▼

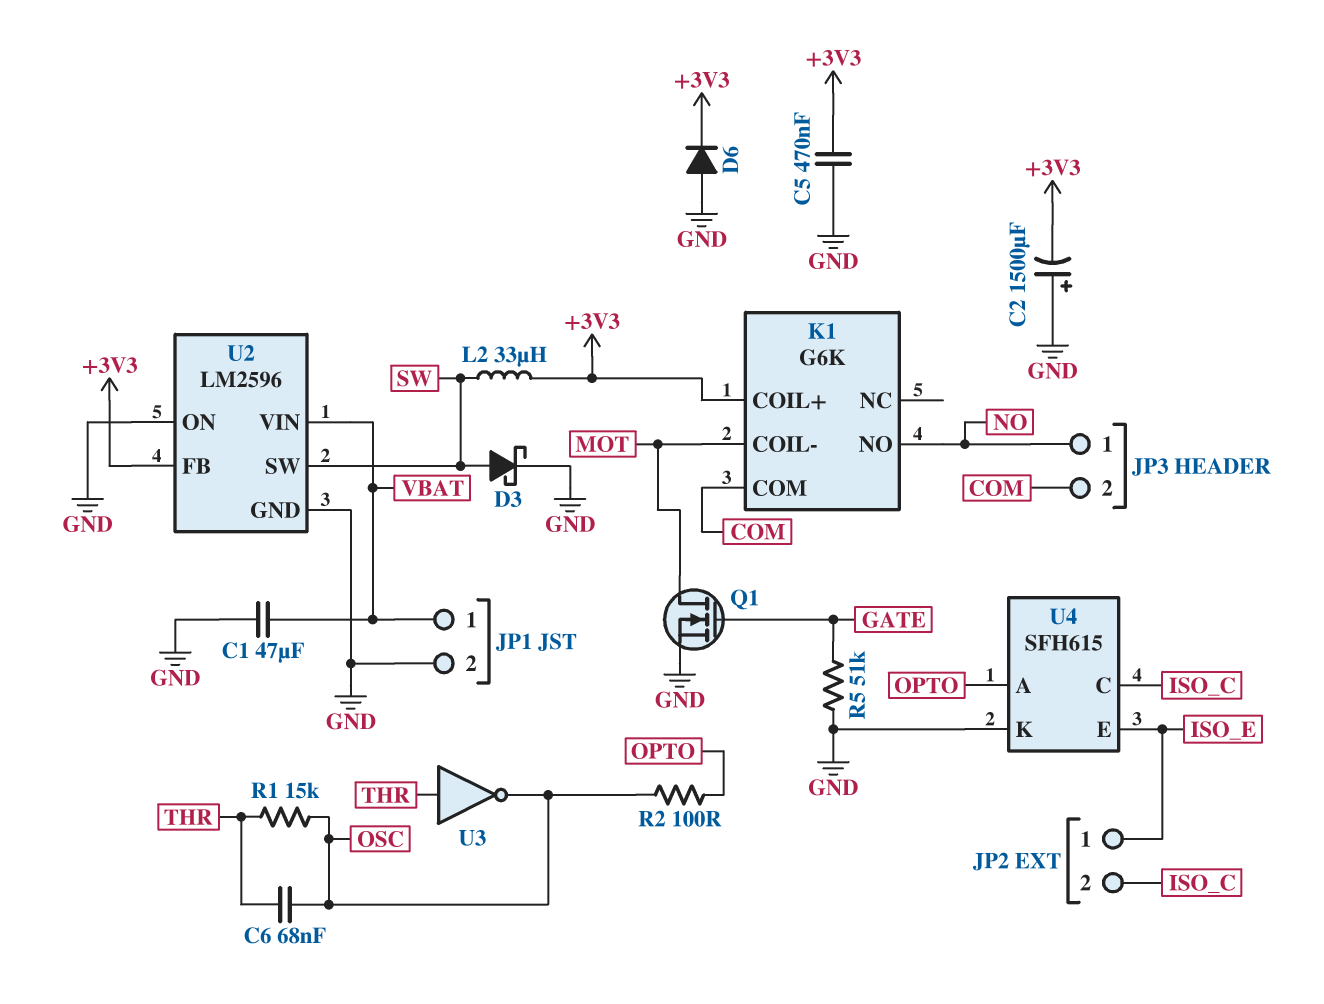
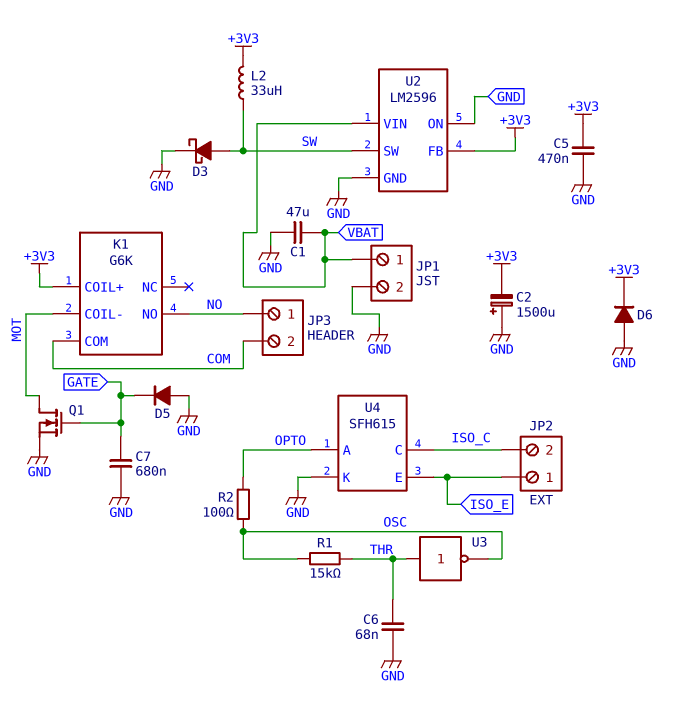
C6: 68nF (OSC, THR) -> 68nF (GND, THR)
C7: none -> 680nF (GATE, GND)
D5: none -> diode (A GND, K GATE)
R5: 51k (GATE, GND) -> none

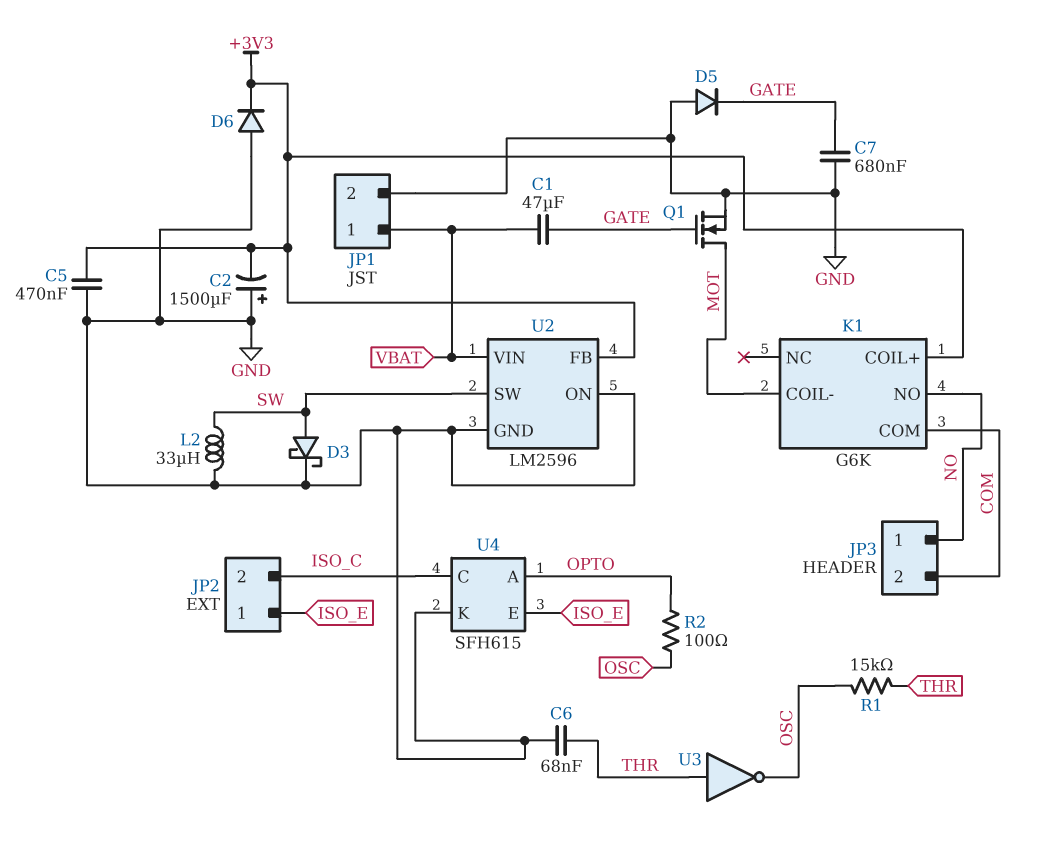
C1: 47uF (GND, VBAT) -> 47uF (GATE, VBAT)
L2: 33uH (+3V3, SW) -> 33uH (GND, SW)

▲

The problem: Set down, word for word, the line that holds "C7: none -> 680nF (GATE, GND)" and all lines after it to the end of the entries above, but not the pictures.

Output of the task:
C7: none -> 680nF (GATE, GND)
D5: none -> diode (A GND, K GATE)
R5: 51k (GATE, GND) -> none

C1: 47uF (GND, VBAT) -> 47uF (GATE, VBAT)
L2: 33uH (+3V3, SW) -> 33uH (GND, SW)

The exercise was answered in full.